**Work to complete:** Retype the data that follows with no alterations, please.

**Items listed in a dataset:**
# # #

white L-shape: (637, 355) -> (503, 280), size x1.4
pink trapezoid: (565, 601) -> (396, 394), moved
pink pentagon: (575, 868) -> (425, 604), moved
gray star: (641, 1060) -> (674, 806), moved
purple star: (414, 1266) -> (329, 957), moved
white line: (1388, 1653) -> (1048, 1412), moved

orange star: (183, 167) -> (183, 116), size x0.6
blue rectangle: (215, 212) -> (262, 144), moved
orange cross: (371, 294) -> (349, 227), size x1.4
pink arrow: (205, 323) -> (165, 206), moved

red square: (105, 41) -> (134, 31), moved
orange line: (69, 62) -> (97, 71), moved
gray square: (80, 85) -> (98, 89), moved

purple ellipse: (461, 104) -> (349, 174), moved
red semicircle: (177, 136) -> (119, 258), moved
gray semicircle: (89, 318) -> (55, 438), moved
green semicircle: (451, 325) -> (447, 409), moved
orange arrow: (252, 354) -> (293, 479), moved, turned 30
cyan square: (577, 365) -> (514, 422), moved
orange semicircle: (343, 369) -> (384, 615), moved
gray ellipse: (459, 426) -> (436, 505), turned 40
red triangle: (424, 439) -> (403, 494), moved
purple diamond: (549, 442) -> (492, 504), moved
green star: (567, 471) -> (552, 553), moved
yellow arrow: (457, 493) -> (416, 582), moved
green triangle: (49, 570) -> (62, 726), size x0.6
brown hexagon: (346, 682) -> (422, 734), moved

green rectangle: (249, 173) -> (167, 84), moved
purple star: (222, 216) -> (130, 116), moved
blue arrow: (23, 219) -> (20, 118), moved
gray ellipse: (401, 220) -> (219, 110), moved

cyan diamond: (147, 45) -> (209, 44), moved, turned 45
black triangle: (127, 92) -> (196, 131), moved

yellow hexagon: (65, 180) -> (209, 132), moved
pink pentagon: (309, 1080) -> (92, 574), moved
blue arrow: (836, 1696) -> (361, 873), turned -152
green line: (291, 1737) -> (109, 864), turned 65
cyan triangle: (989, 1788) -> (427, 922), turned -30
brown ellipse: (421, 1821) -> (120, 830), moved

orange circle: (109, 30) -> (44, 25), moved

# # #

**Written reply:**
white L-shape: (637, 355) -> (503, 280), size x1.4
pink trapezoid: (565, 601) -> (396, 394), moved
pink pentagon: (575, 868) -> (425, 604), moved
gray star: (641, 1060) -> (674, 806), moved
purple star: (414, 1266) -> (329, 957), moved
white line: (1388, 1653) -> (1048, 1412), moved

orange star: (183, 167) -> (183, 116), size x0.6
blue rectangle: (215, 212) -> (262, 144), moved
orange cross: (371, 294) -> (349, 227), size x1.4
pink arrow: (205, 323) -> (165, 206), moved

red square: (105, 41) -> (134, 31), moved
orange line: (69, 62) -> (97, 71), moved
gray square: (80, 85) -> (98, 89), moved

purple ellipse: (461, 104) -> (349, 174), moved
red semicircle: (177, 136) -> (119, 258), moved
gray semicircle: (89, 318) -> (55, 438), moved
green semicircle: (451, 325) -> (447, 409), moved
orange arrow: (252, 354) -> (293, 479), moved, turned 30
cyan square: (577, 365) -> (514, 422), moved
orange semicircle: (343, 369) -> (384, 615), moved
gray ellipse: (459, 426) -> (436, 505), turned 40
red triangle: (424, 439) -> (403, 494), moved
purple diamond: (549, 442) -> (492, 504), moved
green star: (567, 471) -> (552, 553), moved
yellow arrow: (457, 493) -> (416, 582), moved
green triangle: (49, 570) -> (62, 726), size x0.6
brown hexagon: (346, 682) -> (422, 734), moved

green rectangle: (249, 173) -> (167, 84), moved
purple star: (222, 216) -> (130, 116), moved
blue arrow: (23, 219) -> (20, 118), moved
gray ellipse: (401, 220) -> (219, 110), moved

cyan diamond: (147, 45) -> (209, 44), moved, turned 45
black triangle: (127, 92) -> (196, 131), moved

yellow hexagon: (65, 180) -> (209, 132), moved
pink pentagon: (309, 1080) -> (92, 574), moved
blue arrow: (836, 1696) -> (361, 873), turned -152
green line: (291, 1737) -> (109, 864), turned 65
cyan triangle: (989, 1788) -> (427, 922), turned -30
brown ellipse: (421, 1821) -> (120, 830), moved

orange circle: (109, 30) -> (44, 25), moved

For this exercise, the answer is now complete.